Work order:
Which lines of the data below hold "orange"? Copy each of them.

━━━━━━━━━━

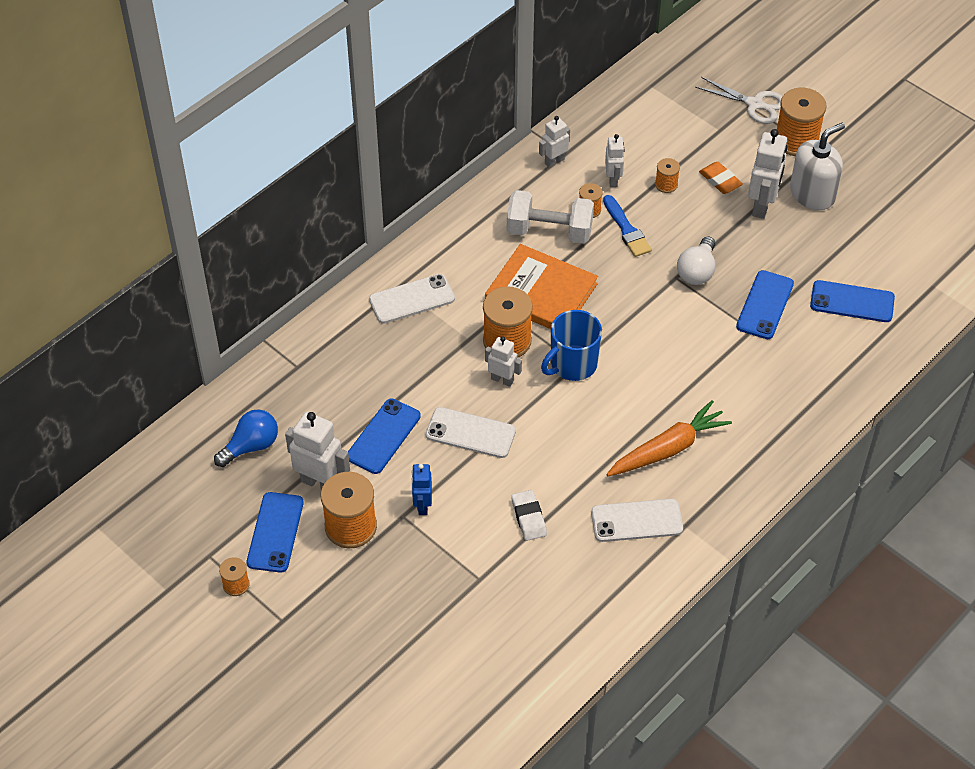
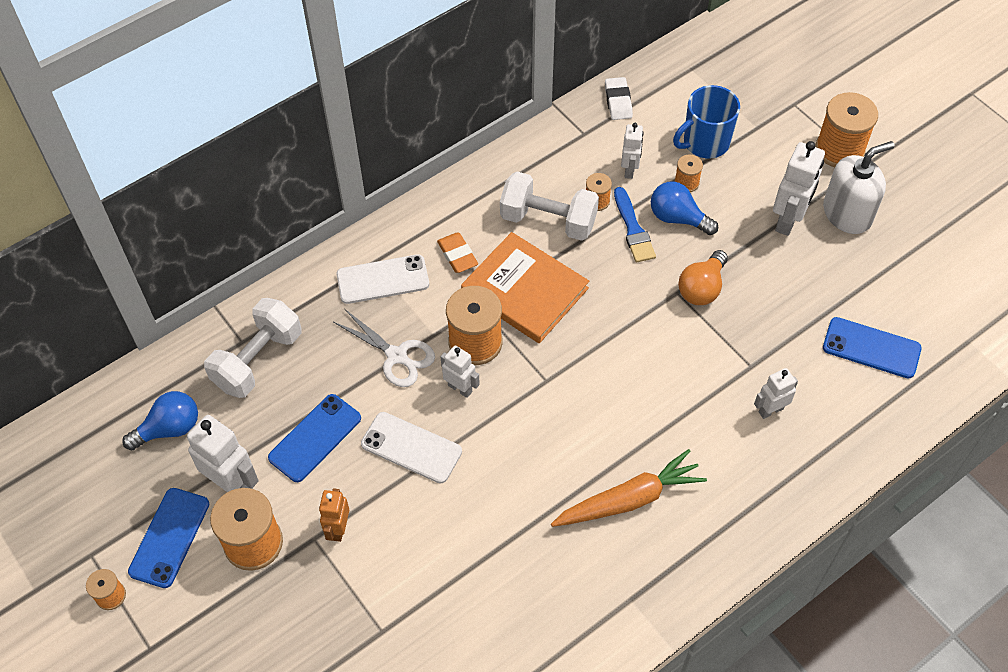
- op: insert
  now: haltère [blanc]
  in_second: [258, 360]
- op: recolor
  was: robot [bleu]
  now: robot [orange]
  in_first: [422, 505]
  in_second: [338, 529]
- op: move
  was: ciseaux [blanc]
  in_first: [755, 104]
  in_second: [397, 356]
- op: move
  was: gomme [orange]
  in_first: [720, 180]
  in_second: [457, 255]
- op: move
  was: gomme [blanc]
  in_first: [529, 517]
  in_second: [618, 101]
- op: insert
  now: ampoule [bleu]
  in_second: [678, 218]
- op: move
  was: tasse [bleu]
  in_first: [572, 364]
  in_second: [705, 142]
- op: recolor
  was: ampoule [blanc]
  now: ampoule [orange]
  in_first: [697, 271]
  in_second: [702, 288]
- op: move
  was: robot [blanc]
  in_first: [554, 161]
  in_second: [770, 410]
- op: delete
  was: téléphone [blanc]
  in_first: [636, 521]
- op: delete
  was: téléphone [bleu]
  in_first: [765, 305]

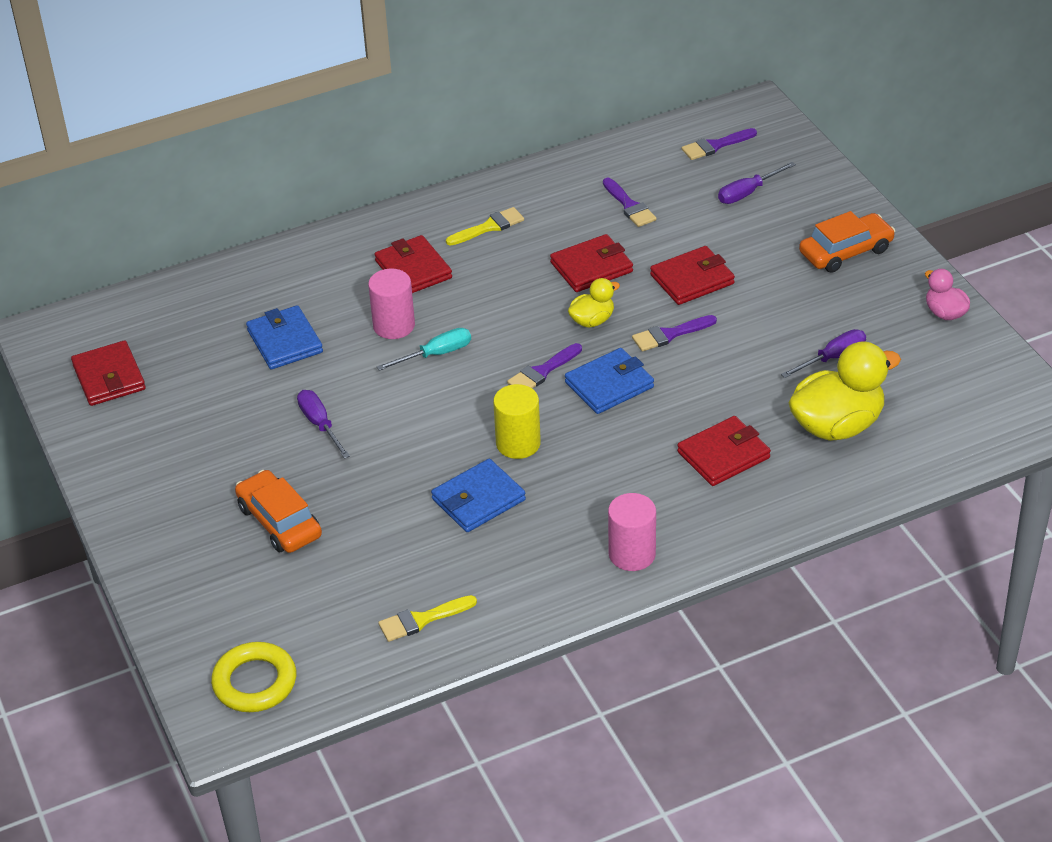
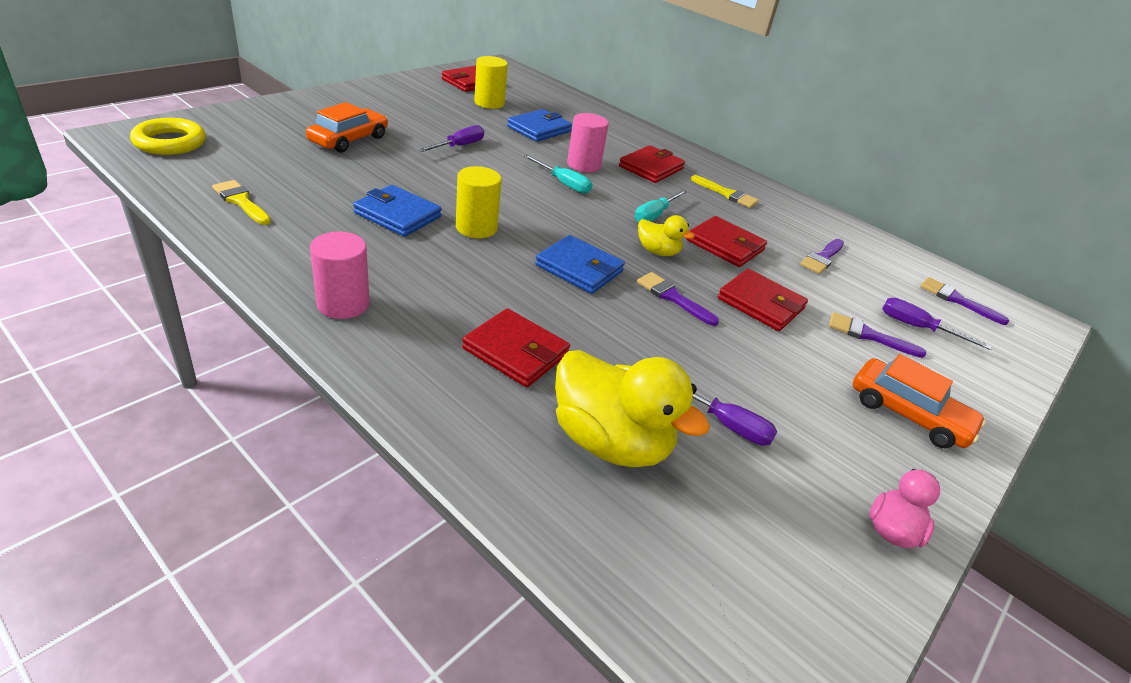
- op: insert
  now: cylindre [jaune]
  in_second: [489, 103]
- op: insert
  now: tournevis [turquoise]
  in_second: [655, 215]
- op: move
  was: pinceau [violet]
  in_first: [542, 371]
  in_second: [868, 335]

━━━━━━━━━━

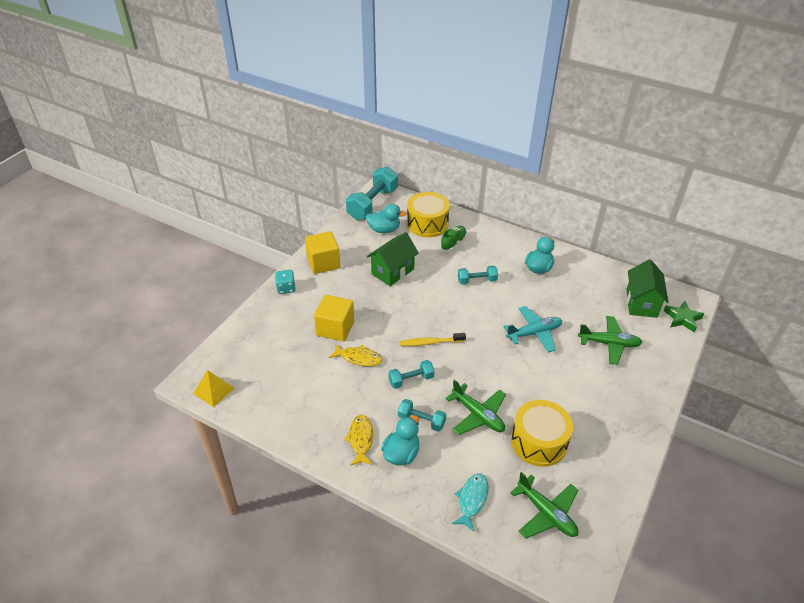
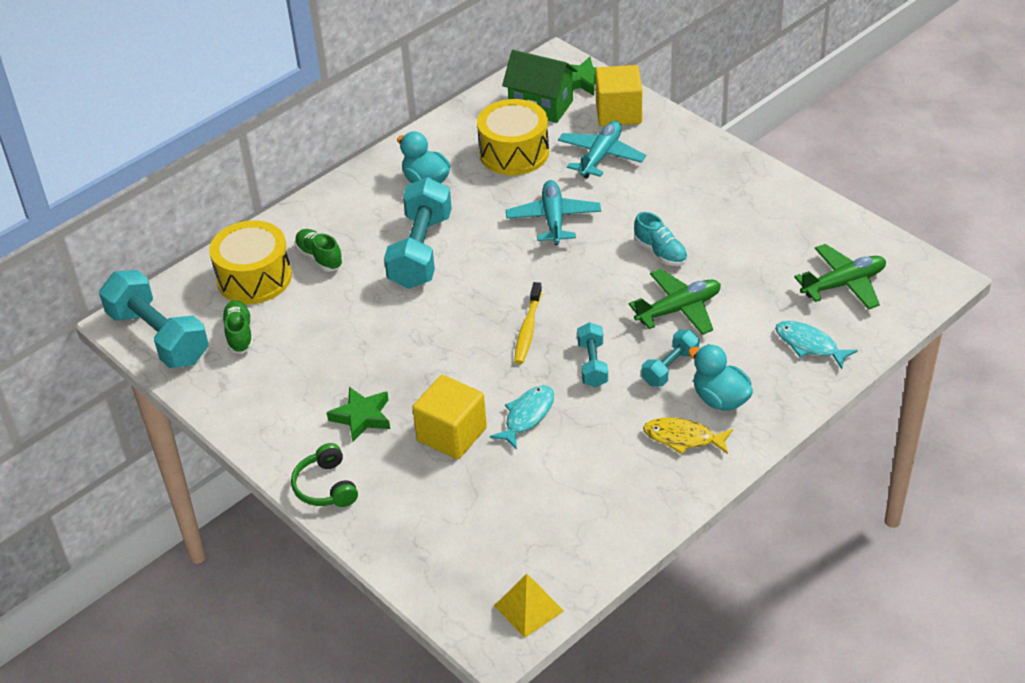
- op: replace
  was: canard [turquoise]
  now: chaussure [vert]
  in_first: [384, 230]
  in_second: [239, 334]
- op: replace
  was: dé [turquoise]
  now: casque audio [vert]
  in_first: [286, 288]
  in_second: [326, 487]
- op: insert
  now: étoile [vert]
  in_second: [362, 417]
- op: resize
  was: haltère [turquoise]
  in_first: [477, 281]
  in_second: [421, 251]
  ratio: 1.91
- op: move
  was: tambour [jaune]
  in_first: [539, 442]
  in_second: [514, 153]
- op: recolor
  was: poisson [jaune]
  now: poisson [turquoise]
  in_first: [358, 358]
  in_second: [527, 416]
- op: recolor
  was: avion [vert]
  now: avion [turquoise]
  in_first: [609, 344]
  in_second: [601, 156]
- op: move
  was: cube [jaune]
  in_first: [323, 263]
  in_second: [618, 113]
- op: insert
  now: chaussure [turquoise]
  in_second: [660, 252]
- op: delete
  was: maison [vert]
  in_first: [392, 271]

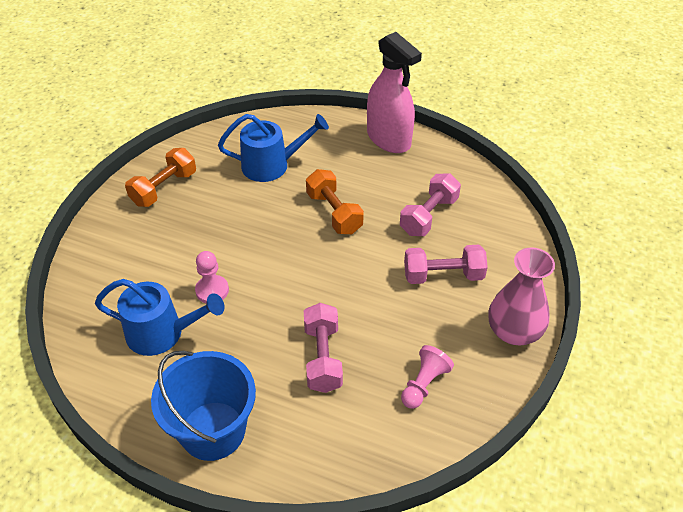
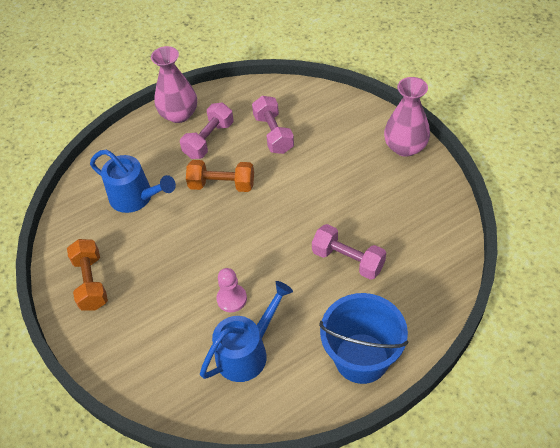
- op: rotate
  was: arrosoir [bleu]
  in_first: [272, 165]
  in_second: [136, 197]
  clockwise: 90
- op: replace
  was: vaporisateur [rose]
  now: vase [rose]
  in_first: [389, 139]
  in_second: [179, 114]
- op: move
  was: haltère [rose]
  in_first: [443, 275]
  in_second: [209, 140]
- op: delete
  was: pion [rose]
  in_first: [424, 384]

━━━━━━━━━━

Exercise output:
  now: robot [orange]
  was: gomme [orange]
  now: ampoule [orange]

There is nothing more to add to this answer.